**Directions for this task:**
Skip the pictures. Output only the lines below starting at the line with "turquoise hammer [308,406,376,448]" and ending at the line with "camera: 10 degrees right, 5 degrees up", both ends included, exactly as they are.

**Provided records:**
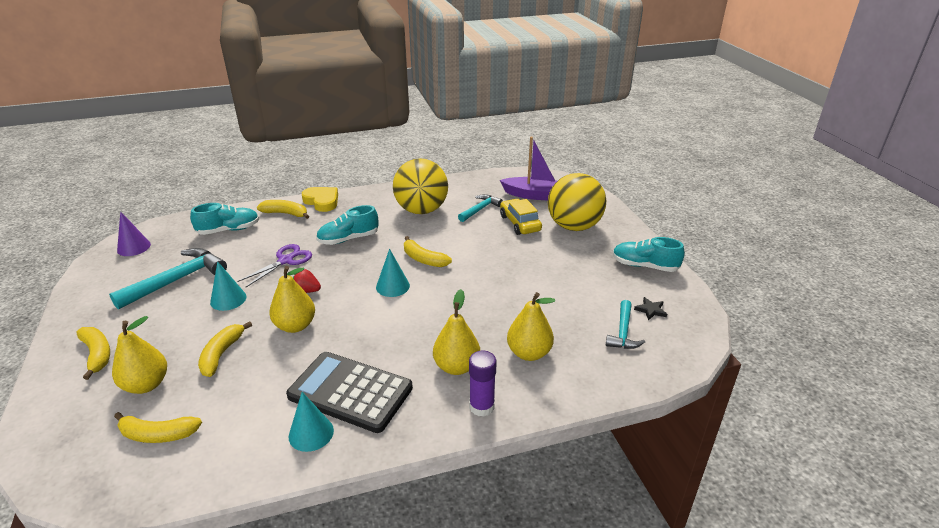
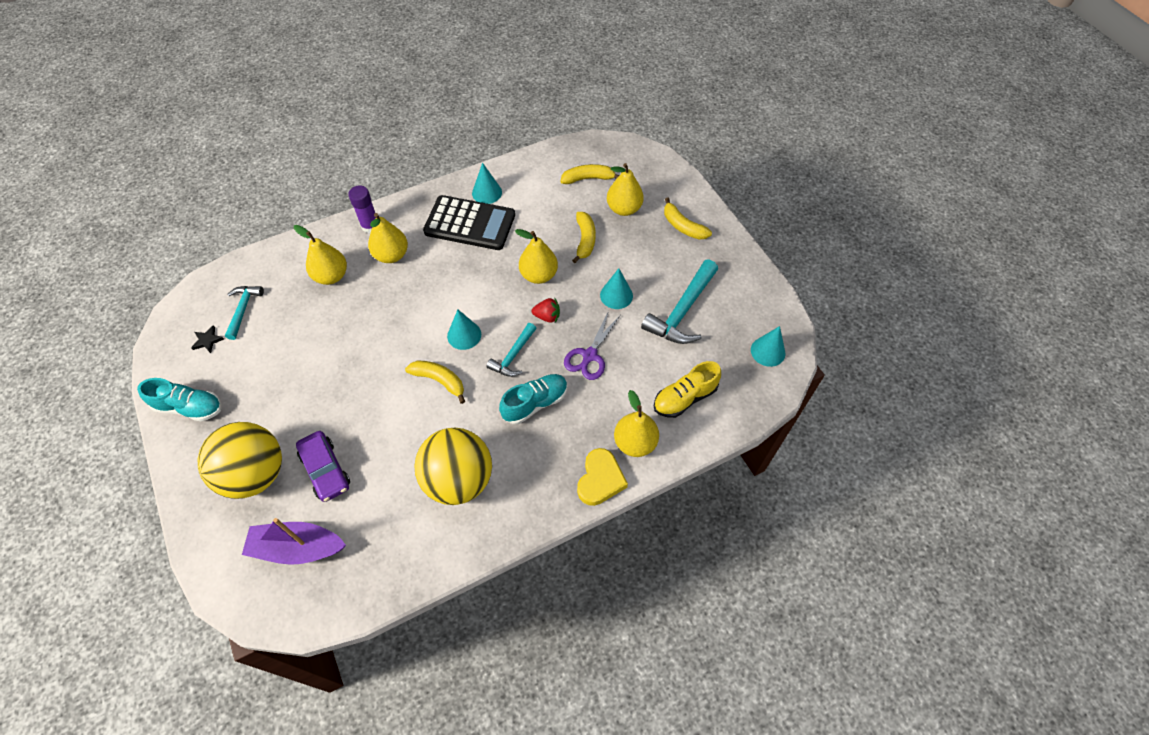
camera: 170 degrees right, 25 degrees up
purple cone [117,212,151,256] -> turquoise cone [751,326,785,367]
turquoise shoe [190,203,259,235] -> yellow shoe [654,361,721,418]
yellow banana [257,200,309,219] -> yellow pear [614,390,659,457]
yellow heart [302,187,338,212] -> yellow heart turned 105 degrees counterclockwise [577,448,628,506]
turquoise hammer [458,194,503,222] -> turquoise hammer moved to [486,323,536,377]
yellow car [500,199,542,235] -> purple car [296,431,350,502]

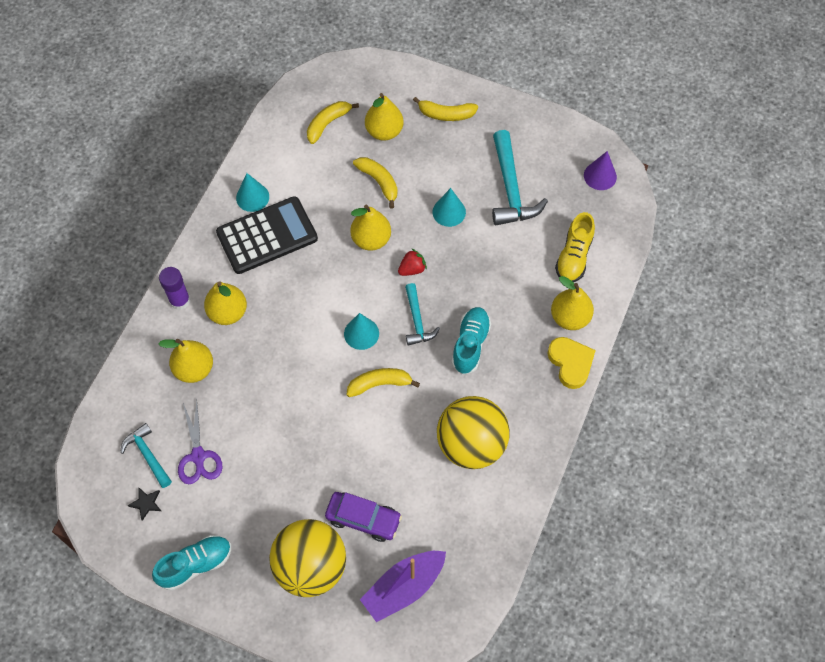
camera: 40 degrees left, 5 degrees up
purple scissors [564,311,620,380] -> purple scissors moved to [178,400,223,484]
turquoise cone [751,326,785,367] -> purple cone [584,151,617,190]

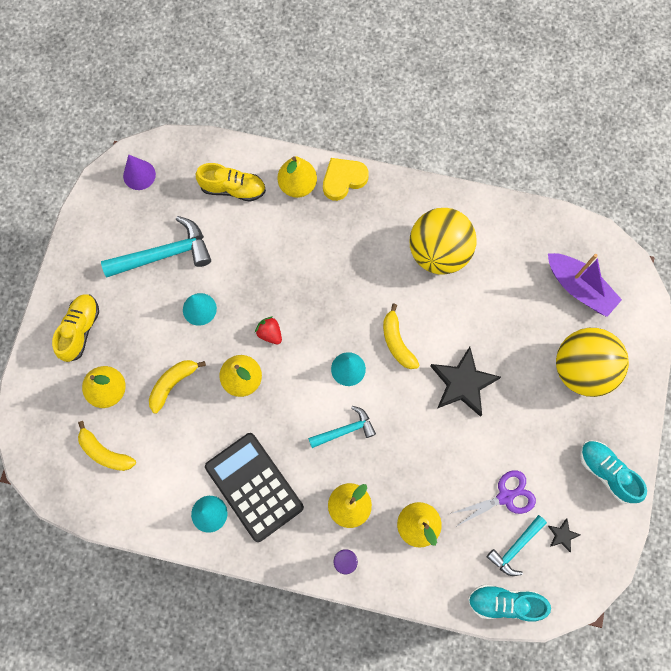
camera: 100 degrees left, 10 degrees up
purple car [325,492,402,542] -> none
turquoise hammer [405,283,440,346] -> turquoise hammer moved to [308,406,376,448]
yellow banana [413,97,478,121] -> yellow shoe [52,294,99,362]
turquoise shoe [452,307,491,374] -> turquoise shoe moved to [468,585,551,622]
none -> black star [430,347,501,417]

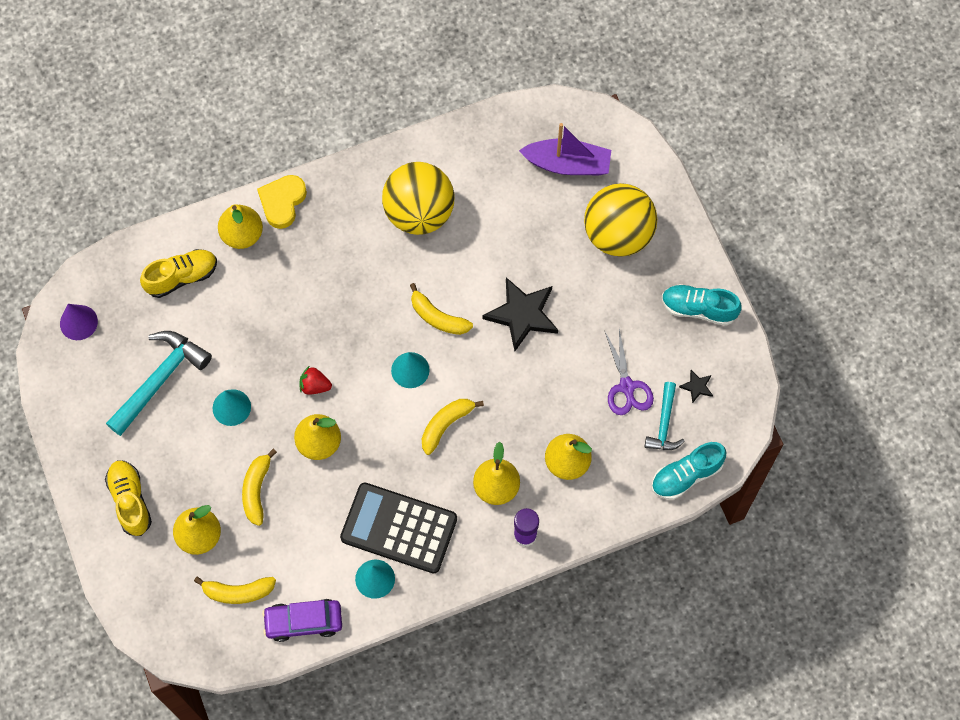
camera: 35 degrees left, 5 degrees down
turquoise hammer [308,406,376,448] -> yellow banana [422,399,484,455]
purple scissors [450,470,536,526] -> purple scissors turned 135 degrees clockwise [604,329,654,415]
none -> purple car [262,599,342,642]

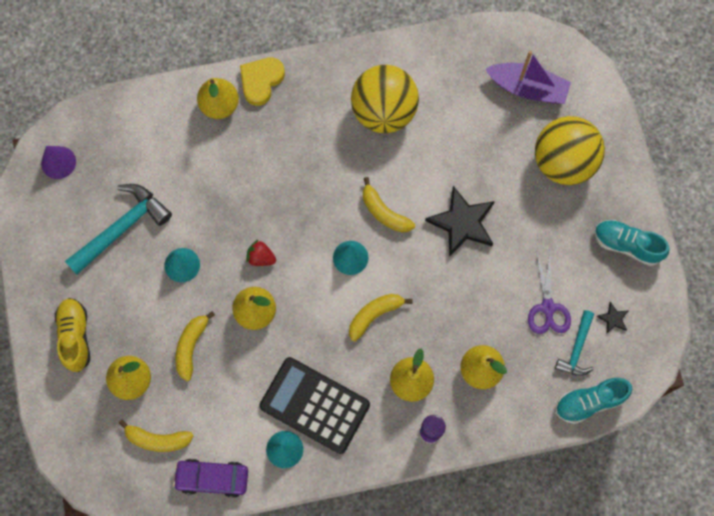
camera: 10 degrees right, 5 degrees up
yellow shoe [140,249,217,298] -> none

**Task result:**
turquoise hammer [308,406,376,448] -> yellow banana [422,399,484,455]
purple scissors [450,470,536,526] -> purple scissors turned 135 degrees clockwise [604,329,654,415]
none -> purple car [262,599,342,642]

camera: 10 degrees right, 5 degrees up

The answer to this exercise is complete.